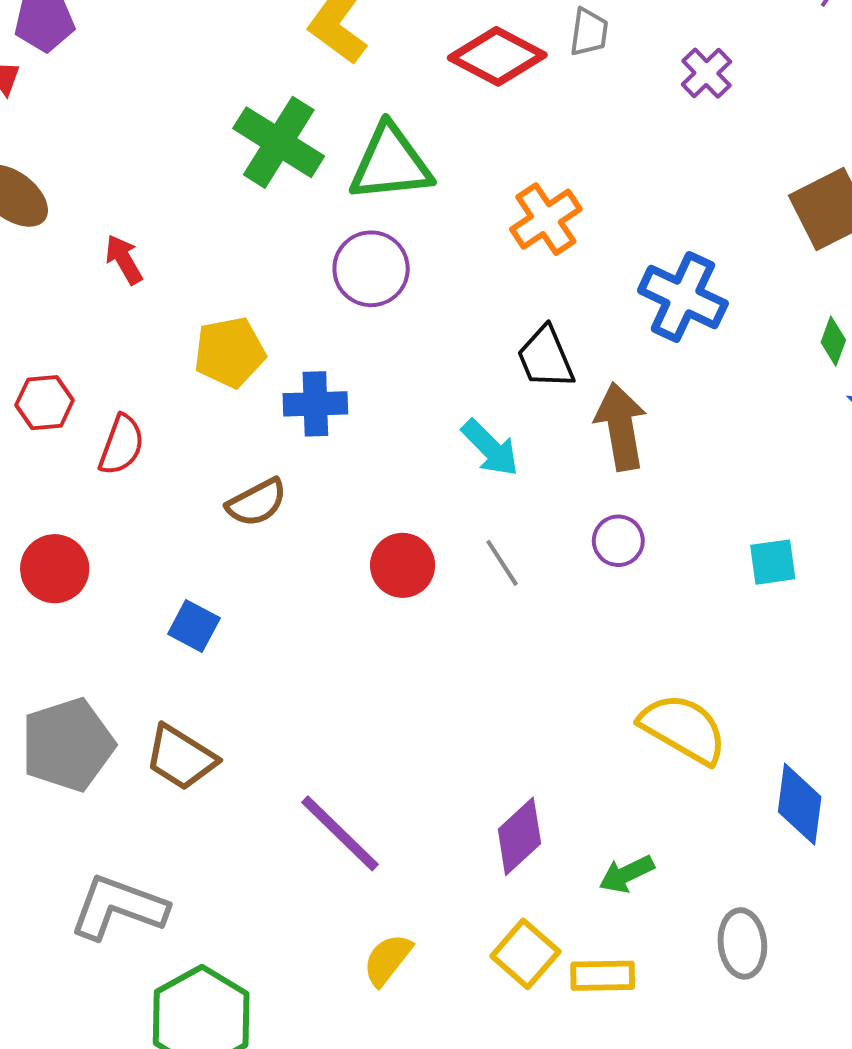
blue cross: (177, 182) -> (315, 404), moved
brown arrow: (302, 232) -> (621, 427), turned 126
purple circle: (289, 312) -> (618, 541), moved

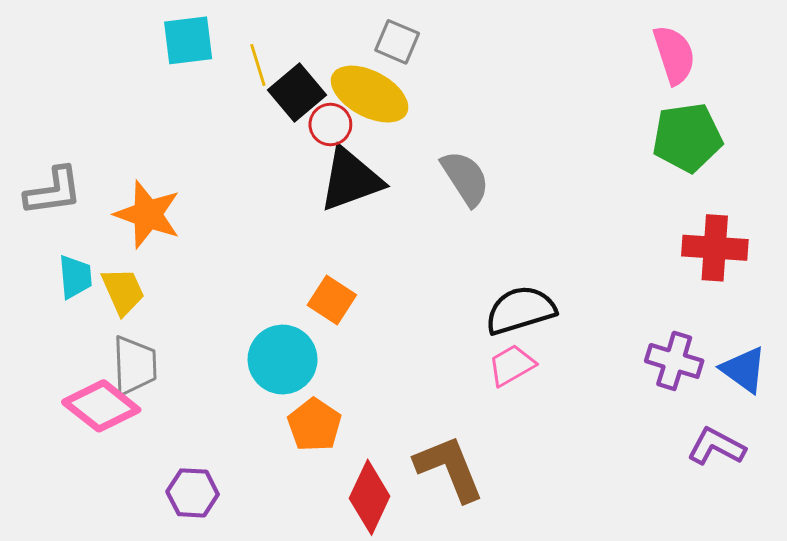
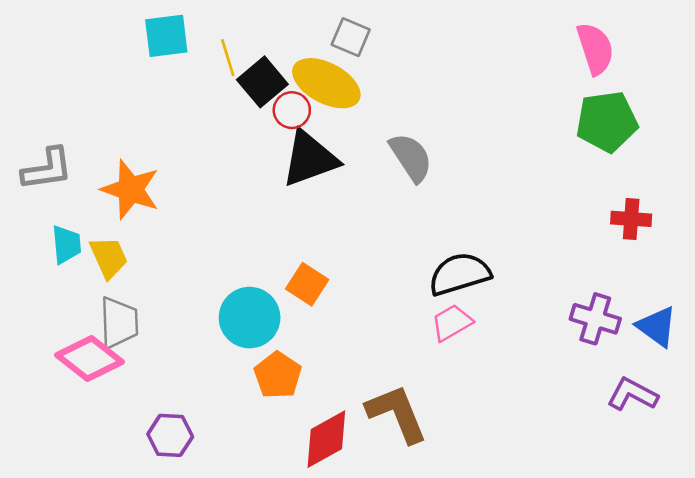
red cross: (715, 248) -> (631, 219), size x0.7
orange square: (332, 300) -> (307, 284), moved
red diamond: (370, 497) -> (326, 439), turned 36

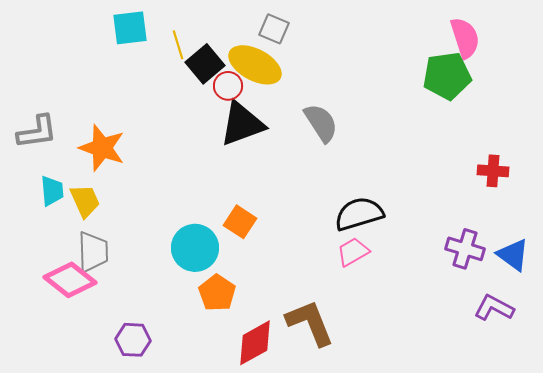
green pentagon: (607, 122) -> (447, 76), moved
------
Assigned task: Print the listing exactly, images excluded.

Response to this task:
blue cross: (177, 182) -> (315, 404), moved
brown arrow: (302, 232) -> (621, 427), turned 126
purple circle: (289, 312) -> (618, 541), moved

red cross: (715, 248) -> (631, 219), size x0.7
orange square: (332, 300) -> (307, 284), moved
red diamond: (370, 497) -> (326, 439), turned 36

green pentagon: (607, 122) -> (447, 76), moved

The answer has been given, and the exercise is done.